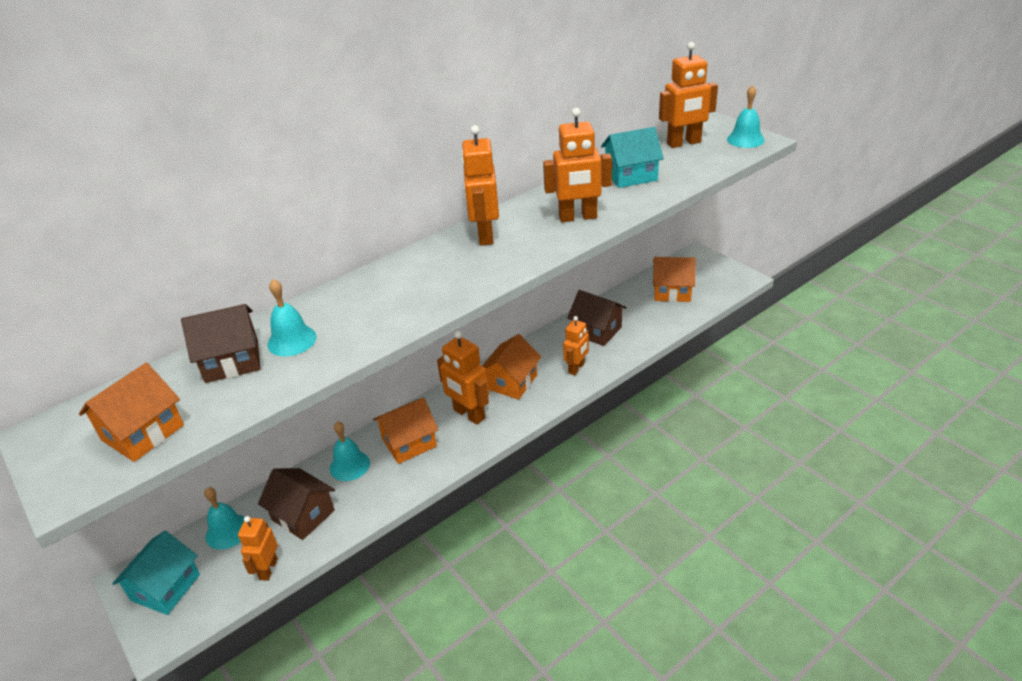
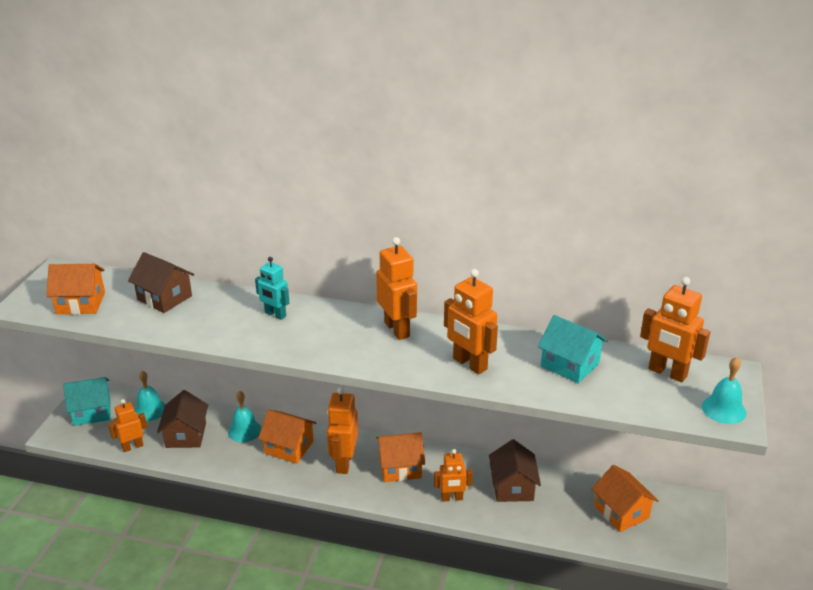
camera: 50 degrees right, 5 degrees down
(292, 340) = (201, 309): turquoise bell -> none
(369, 295) = (275, 315): none -> turquoise robot
(485, 235) = (397, 329): orange robot -> orange robot turned 105 degrees clockwise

◆ PROBLEM STATEMENT
Print only the lines running from the one with "(292, 340) = (201, 309): turquoise" to the final line of the data above, each exactly as it appears.

◆ ANSWER
(292, 340) = (201, 309): turquoise bell -> none
(369, 295) = (275, 315): none -> turquoise robot
(485, 235) = (397, 329): orange robot -> orange robot turned 105 degrees clockwise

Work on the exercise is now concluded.